[[ Information shown, beginning ]]

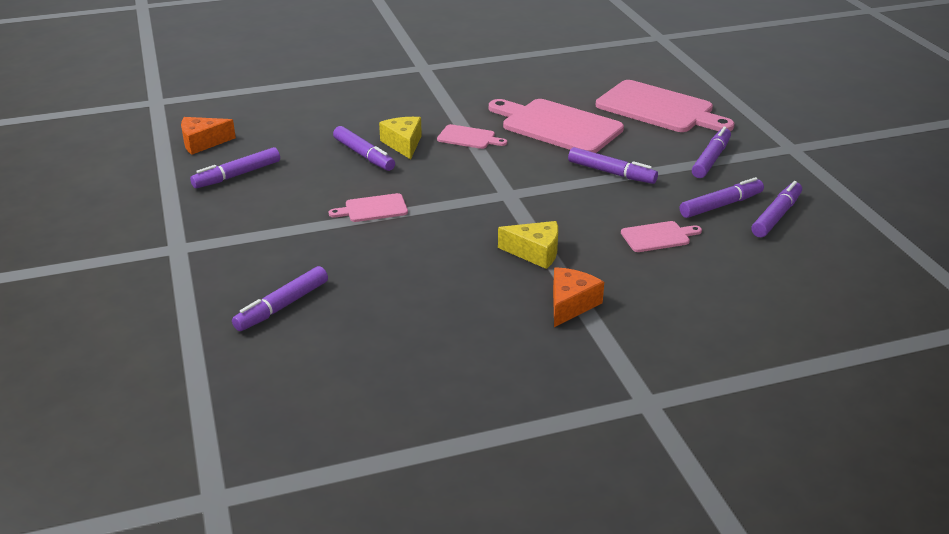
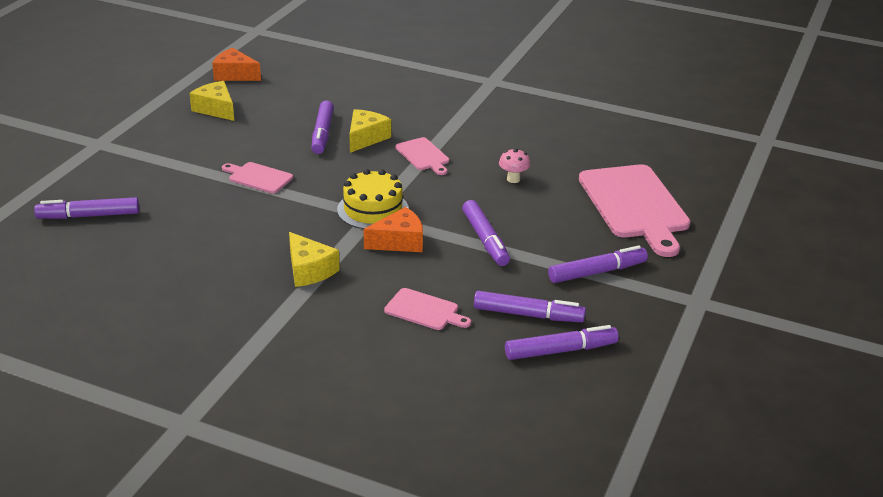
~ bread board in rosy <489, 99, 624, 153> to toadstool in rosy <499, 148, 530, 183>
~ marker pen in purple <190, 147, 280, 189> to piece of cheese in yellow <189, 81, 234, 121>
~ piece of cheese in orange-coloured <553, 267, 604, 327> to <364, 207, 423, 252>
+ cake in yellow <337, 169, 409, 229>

[[ Information shown, end ]]

#### Work to be completed
Without changing a word, retype the data above and omit its pictures.

#### Task result
~ bread board in rosy <489, 99, 624, 153> to toadstool in rosy <499, 148, 530, 183>
~ marker pen in purple <190, 147, 280, 189> to piece of cheese in yellow <189, 81, 234, 121>
~ piece of cheese in orange-coloured <553, 267, 604, 327> to <364, 207, 423, 252>
+ cake in yellow <337, 169, 409, 229>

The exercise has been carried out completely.